As an exercise, transcribe the data below in full and exactly, omitting pictures.

# Given data
□ □ □ □ □

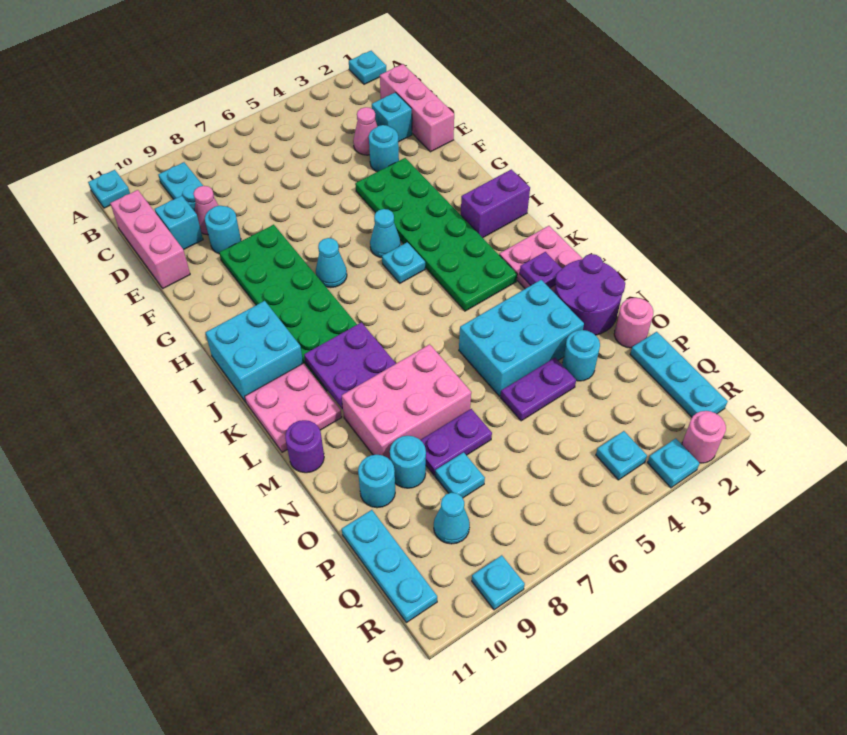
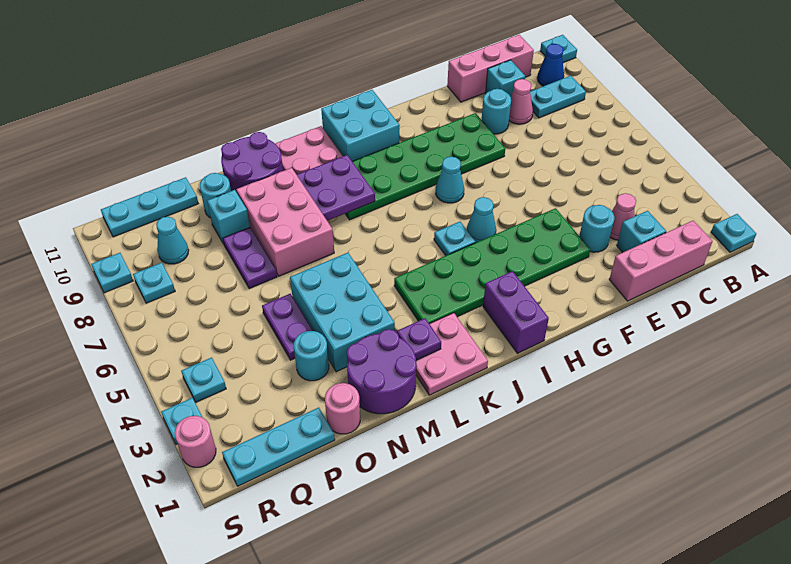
none -> blue cone B10 level 1
purple round brick M11 level 1 -> purple round brick M10:N11 level 1
cyan round brick O9 level 1 -> cyan brick O9 level 1
cyan plate P8 level 1 -> cyan plate R8 level 1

□ □ □ □ □

# Expected output
none -> blue cone B10 level 1
purple round brick M11 level 1 -> purple round brick M10:N11 level 1
cyan round brick O9 level 1 -> cyan brick O9 level 1
cyan plate P8 level 1 -> cyan plate R8 level 1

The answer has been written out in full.